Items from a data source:

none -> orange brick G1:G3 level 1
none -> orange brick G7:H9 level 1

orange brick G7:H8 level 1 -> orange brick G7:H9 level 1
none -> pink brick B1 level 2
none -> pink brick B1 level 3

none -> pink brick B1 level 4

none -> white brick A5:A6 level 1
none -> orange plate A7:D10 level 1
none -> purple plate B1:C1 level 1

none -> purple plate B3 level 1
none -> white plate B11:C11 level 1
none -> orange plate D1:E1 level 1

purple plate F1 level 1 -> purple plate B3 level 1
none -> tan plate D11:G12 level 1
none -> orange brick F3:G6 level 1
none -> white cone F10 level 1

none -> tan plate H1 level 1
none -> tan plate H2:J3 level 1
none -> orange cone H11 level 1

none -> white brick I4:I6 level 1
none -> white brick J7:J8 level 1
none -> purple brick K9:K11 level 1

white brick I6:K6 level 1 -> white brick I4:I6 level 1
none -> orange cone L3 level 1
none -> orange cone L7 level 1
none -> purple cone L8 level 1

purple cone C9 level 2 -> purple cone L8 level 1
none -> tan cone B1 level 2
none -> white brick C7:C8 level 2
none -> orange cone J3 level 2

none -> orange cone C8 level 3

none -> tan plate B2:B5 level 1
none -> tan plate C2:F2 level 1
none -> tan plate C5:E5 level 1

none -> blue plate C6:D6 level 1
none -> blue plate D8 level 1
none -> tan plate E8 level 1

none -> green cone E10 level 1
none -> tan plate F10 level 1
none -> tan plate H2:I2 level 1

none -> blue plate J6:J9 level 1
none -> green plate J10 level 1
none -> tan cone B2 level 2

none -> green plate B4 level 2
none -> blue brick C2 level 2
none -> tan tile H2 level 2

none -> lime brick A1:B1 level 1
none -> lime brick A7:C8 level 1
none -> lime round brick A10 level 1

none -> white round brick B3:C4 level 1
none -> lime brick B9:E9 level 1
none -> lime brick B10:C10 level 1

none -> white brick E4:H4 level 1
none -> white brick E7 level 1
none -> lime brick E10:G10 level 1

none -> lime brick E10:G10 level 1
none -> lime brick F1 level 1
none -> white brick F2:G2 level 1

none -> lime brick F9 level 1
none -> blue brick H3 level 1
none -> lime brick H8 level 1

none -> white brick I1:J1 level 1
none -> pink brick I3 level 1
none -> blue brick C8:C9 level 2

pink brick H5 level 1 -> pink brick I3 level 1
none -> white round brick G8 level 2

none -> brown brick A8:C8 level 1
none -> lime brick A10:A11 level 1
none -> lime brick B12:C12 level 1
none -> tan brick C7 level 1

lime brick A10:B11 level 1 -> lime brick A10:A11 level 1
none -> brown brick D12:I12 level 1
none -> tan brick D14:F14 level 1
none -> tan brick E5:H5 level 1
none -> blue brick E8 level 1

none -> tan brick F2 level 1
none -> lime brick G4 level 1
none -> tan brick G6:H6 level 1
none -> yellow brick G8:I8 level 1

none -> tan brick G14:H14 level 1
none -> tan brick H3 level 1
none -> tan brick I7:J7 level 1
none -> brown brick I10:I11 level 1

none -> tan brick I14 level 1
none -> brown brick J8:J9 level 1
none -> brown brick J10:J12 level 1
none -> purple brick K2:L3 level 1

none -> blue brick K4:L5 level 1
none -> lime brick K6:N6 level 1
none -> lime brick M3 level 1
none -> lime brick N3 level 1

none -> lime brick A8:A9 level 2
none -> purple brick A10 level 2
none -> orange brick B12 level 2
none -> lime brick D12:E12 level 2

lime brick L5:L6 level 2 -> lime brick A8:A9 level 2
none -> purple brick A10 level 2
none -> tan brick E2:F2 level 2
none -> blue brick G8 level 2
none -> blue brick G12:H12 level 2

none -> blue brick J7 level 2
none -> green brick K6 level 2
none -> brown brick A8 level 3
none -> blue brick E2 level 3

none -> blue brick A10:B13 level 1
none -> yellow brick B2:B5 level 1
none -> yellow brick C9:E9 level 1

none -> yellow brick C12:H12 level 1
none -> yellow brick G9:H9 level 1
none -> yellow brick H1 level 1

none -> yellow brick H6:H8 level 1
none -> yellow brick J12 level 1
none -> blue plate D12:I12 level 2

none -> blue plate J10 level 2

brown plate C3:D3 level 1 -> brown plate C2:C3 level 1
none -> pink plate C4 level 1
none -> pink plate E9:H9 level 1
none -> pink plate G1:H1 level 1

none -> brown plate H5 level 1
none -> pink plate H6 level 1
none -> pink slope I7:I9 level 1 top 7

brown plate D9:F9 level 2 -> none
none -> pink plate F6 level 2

Task description
All lines of the records above with the word "yellow" in them are to be copied.

Worked solution
none -> yellow brick G8:I8 level 1
none -> yellow brick B2:B5 level 1
none -> yellow brick C9:E9 level 1
none -> yellow brick C12:H12 level 1
none -> yellow brick G9:H9 level 1
none -> yellow brick H1 level 1
none -> yellow brick H6:H8 level 1
none -> yellow brick J12 level 1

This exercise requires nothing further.